[Start of Attachment]

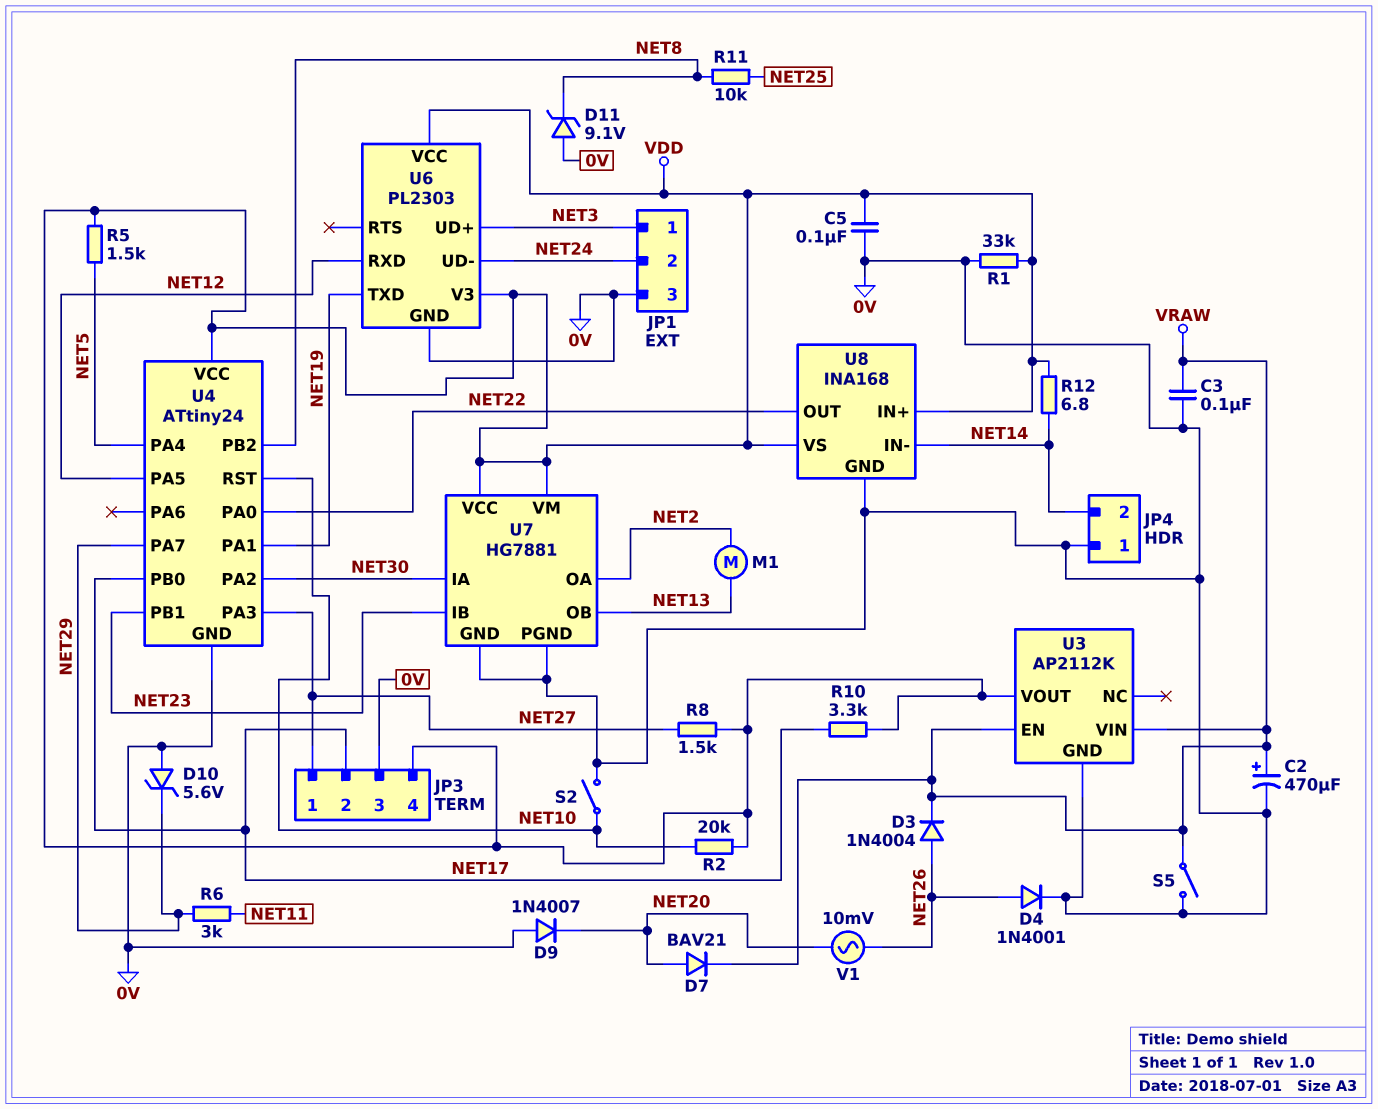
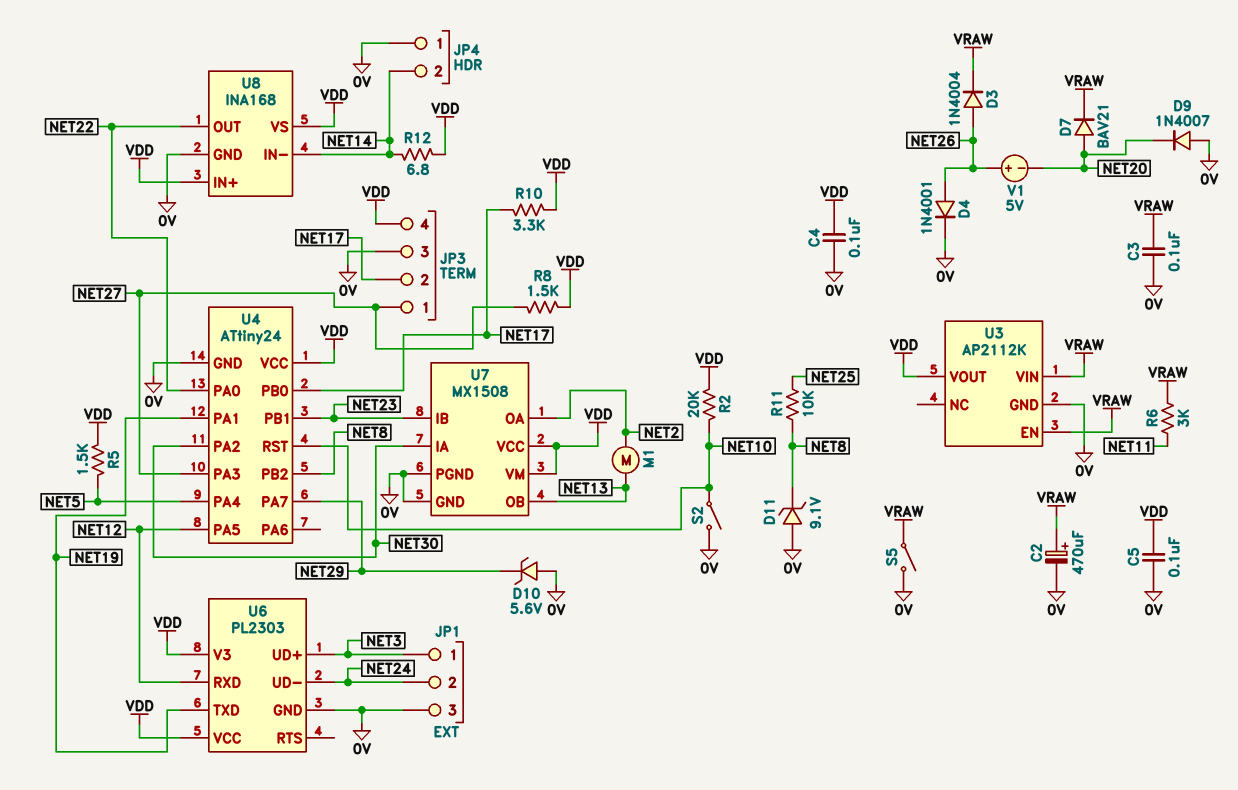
C4: none -> 100nF (0V, VDD)
R1: 33k (0V, VDD) -> none
R6: 3k (NET11, NET29) -> 3k (NET11, VRAW)
U7: HG7881 -> MX1508
V1: AC 10mV (NET20, NET26) -> 5V (plus NET26, minus NET20)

[End of Attachment]

PROBLEM TO SOLVE
Copy each line of the data that contains the word "none".

SOLUTION TO THE PROBLEM
C4: none -> 100nF (0V, VDD)
R1: 33k (0V, VDD) -> none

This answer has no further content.